Work required ▸ Pictures aside, restate the records below exactly as written.

Dataset records ▸
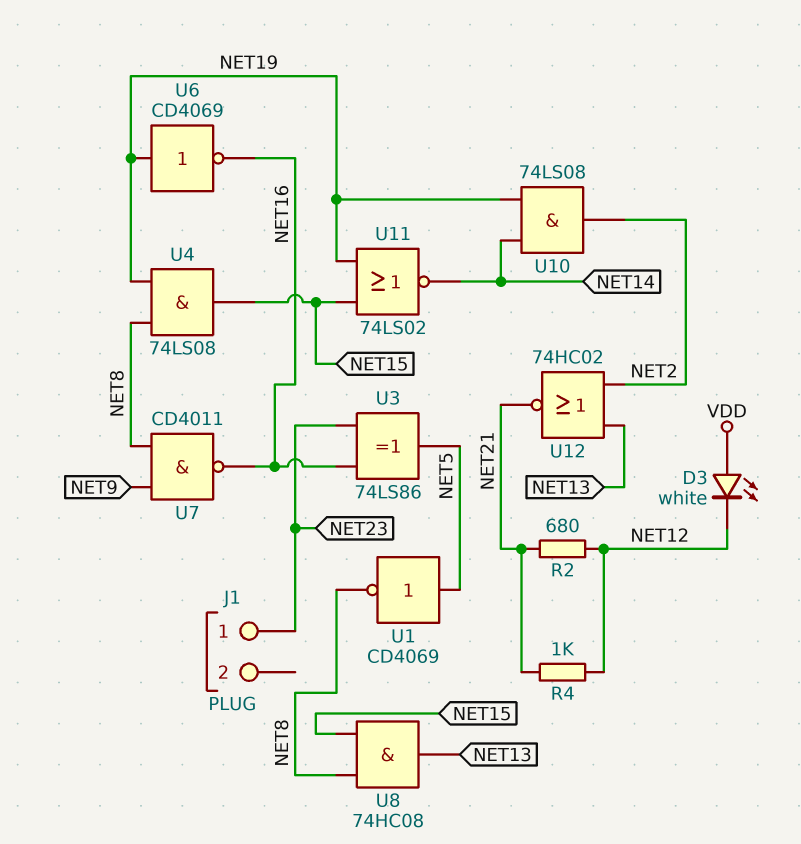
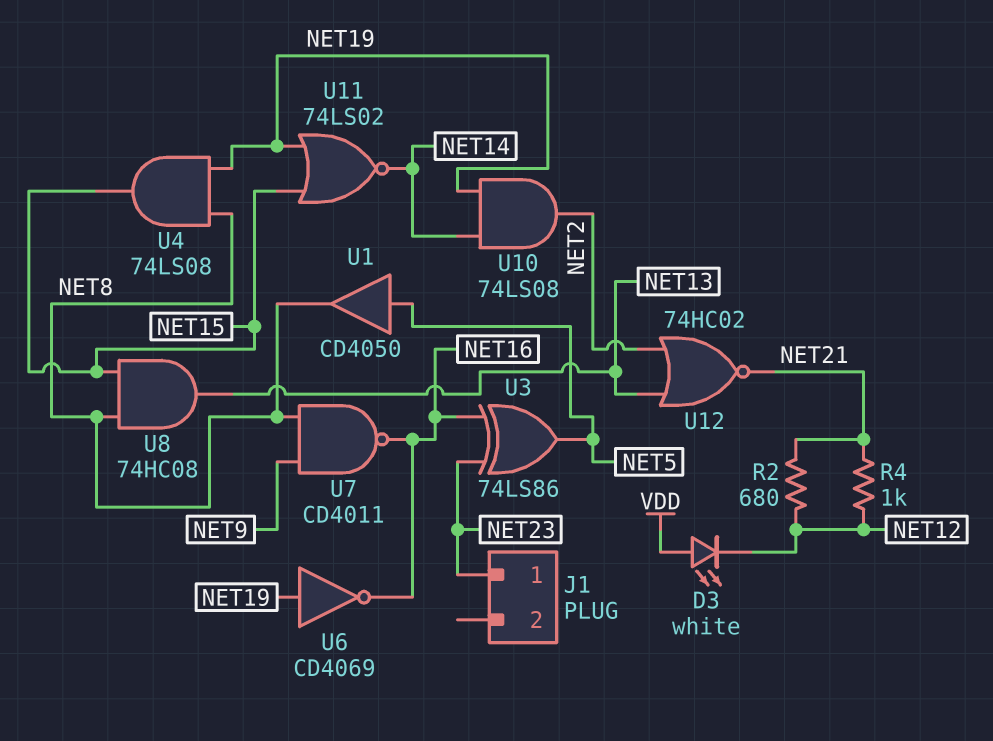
U1: NOT CD4069 (in NET5, out NET8) -> buffer CD4050 (in NET5, out NET8)

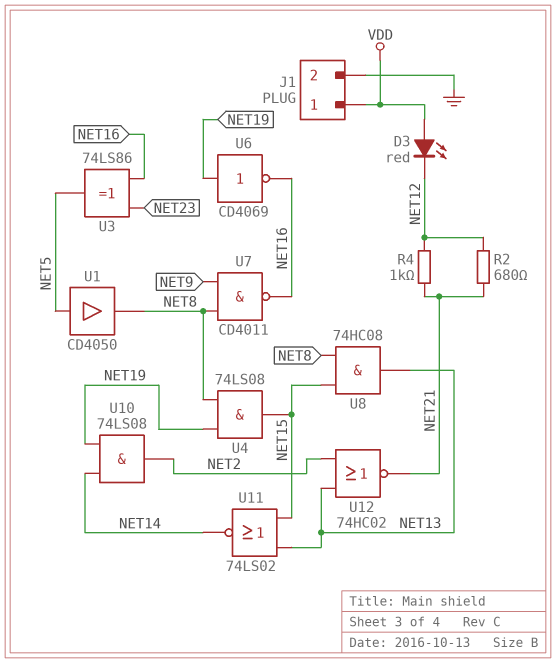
D3: LED white (A VDD, K NET12) -> LED red (A VDD, K NET12)
J1 pin 1: NET23 -> VDD
J1 pin 2: none -> GND
U11: NOR 74LS02 (in NET15, in NET19, out NET14) -> NOR 74LS02 (in NET13, in NET15, out NET14)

Reply to the task ▸
U1: NOT CD4069 (in NET5, out NET8) -> buffer CD4050 (in NET5, out NET8)

D3: LED white (A VDD, K NET12) -> LED red (A VDD, K NET12)
J1 pin 1: NET23 -> VDD
J1 pin 2: none -> GND
U11: NOR 74LS02 (in NET15, in NET19, out NET14) -> NOR 74LS02 (in NET13, in NET15, out NET14)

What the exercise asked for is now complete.